**Work instructions**
Output each record below exactly, leaving any picture out of the copy.

**Collection entries**

Content starts

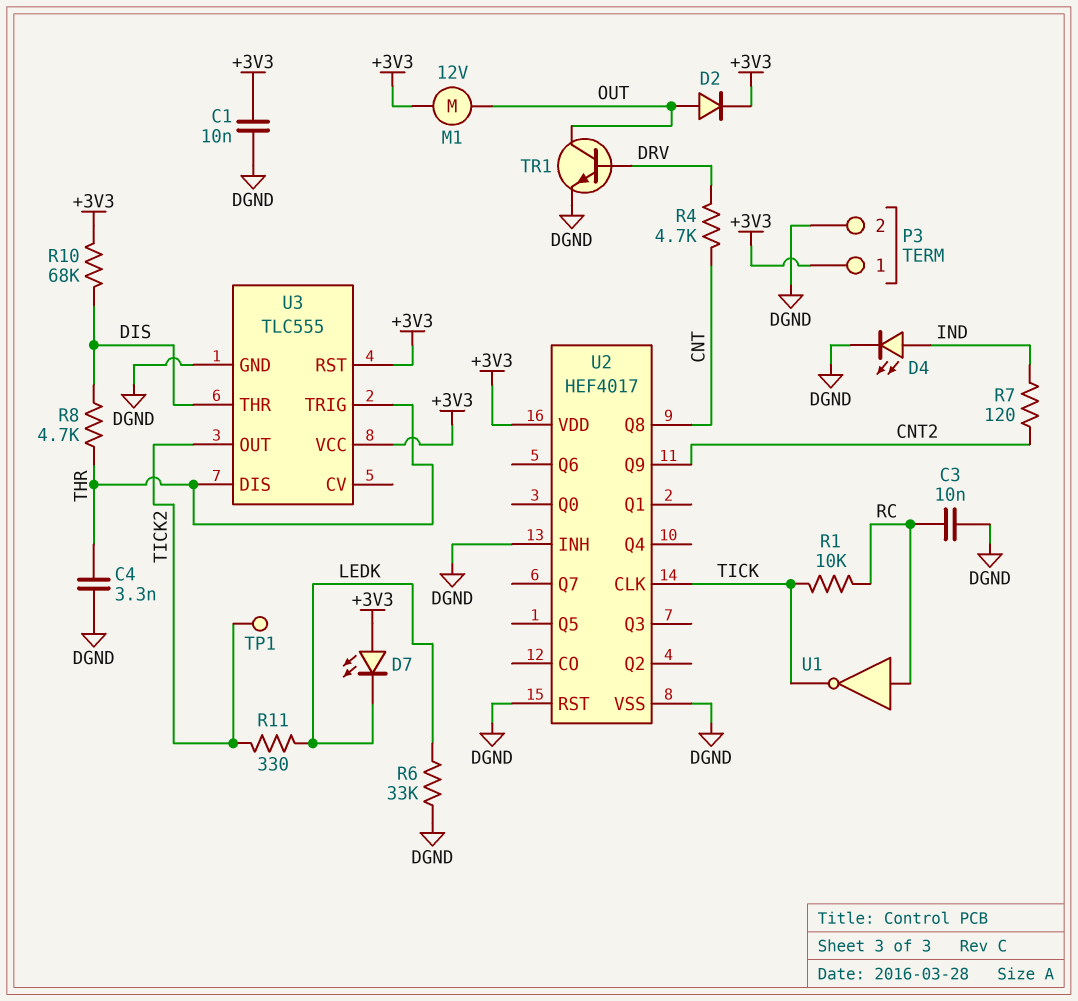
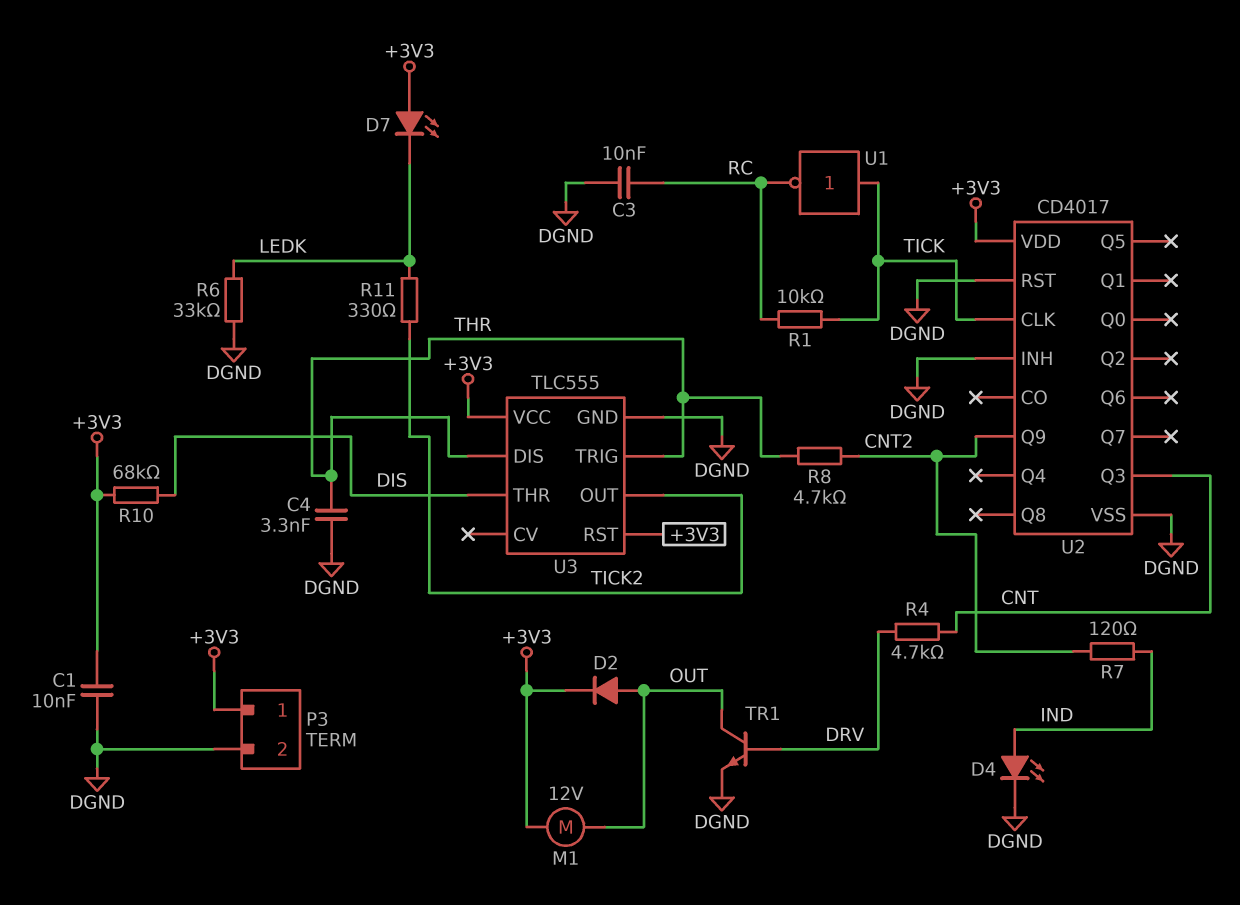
R8: 4.7k (DIS, THR) -> 4.7k (CNT2, THR)
TP1: test point (TICK2) -> none
U1: NOT (in RC, out TICK) -> NOT (in TICK, out RC)
U2: HEF4017 -> CD4017
U2 pin Q3: none -> CNT
U2 pin Q8: CNT -> none

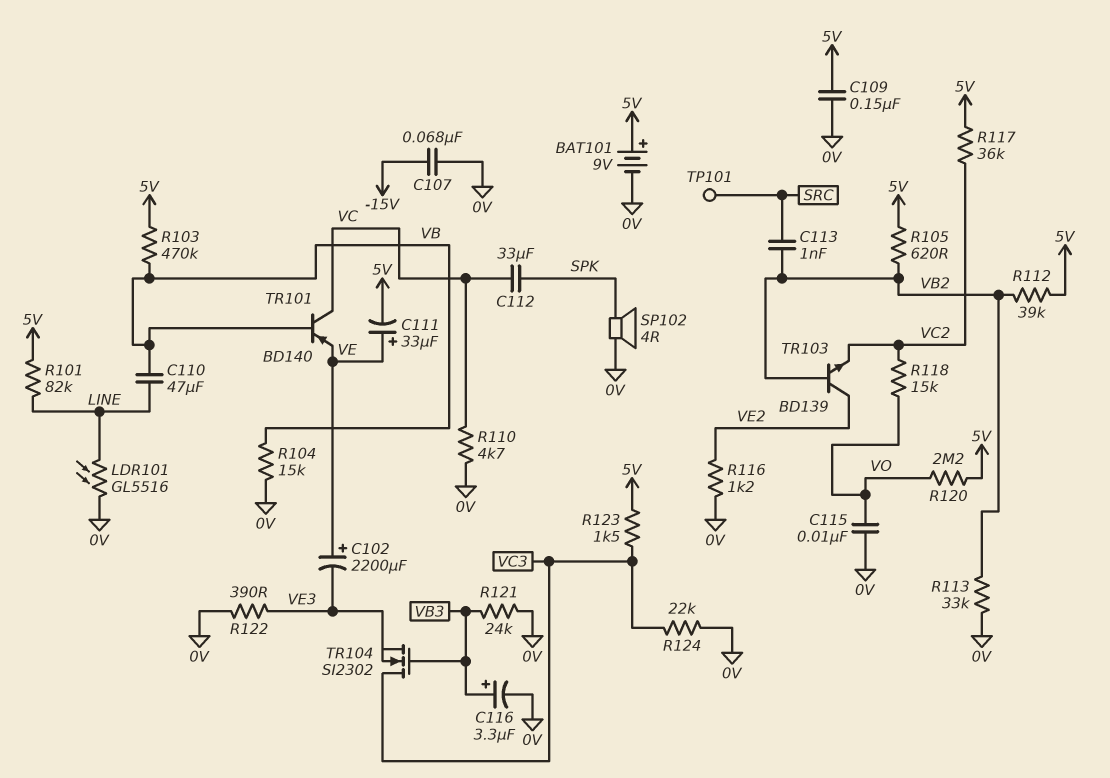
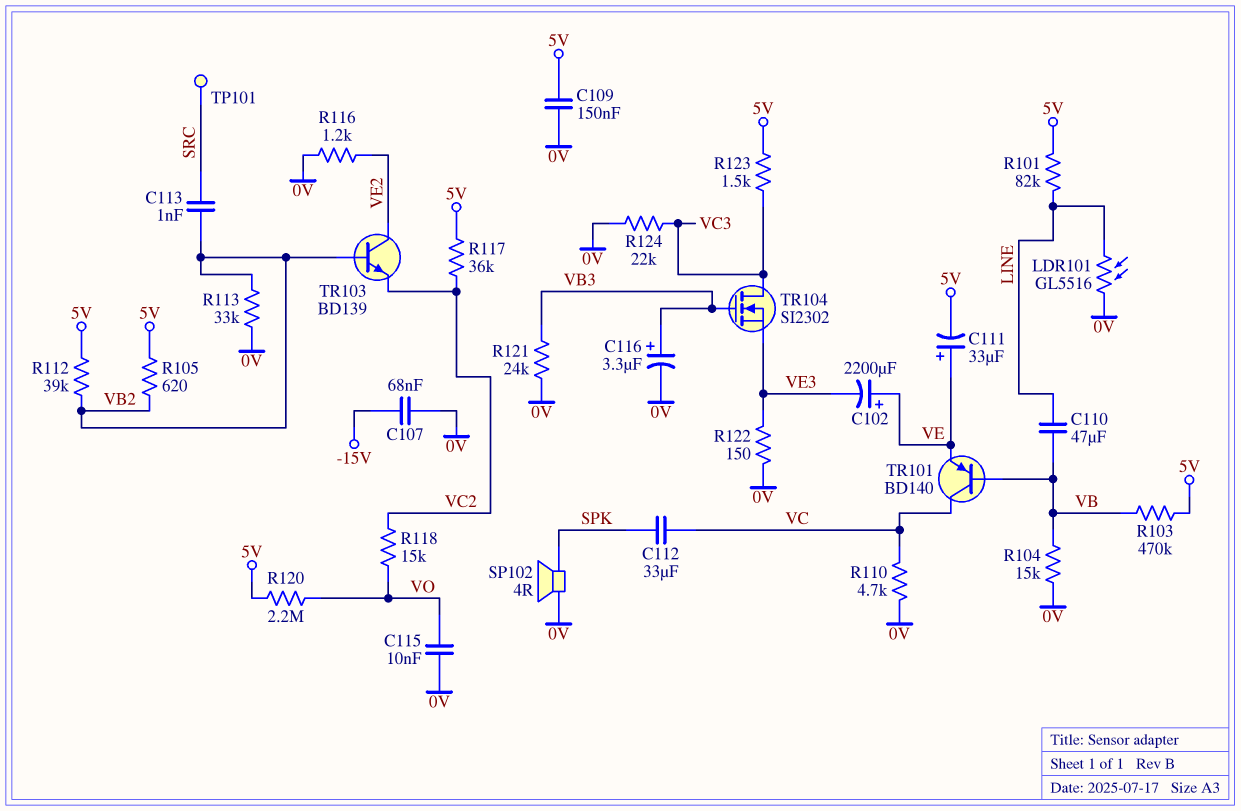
BAT101: 9V (plus 5V, minus 0V) -> none
R122: 390 (0V, VE3) -> 150 (0V, VE3)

Content ends

**Answer to this task**
R8: 4.7k (DIS, THR) -> 4.7k (CNT2, THR)
TP1: test point (TICK2) -> none
U1: NOT (in RC, out TICK) -> NOT (in TICK, out RC)
U2: HEF4017 -> CD4017
U2 pin Q3: none -> CNT
U2 pin Q8: CNT -> none

BAT101: 9V (plus 5V, minus 0V) -> none
R122: 390 (0V, VE3) -> 150 (0V, VE3)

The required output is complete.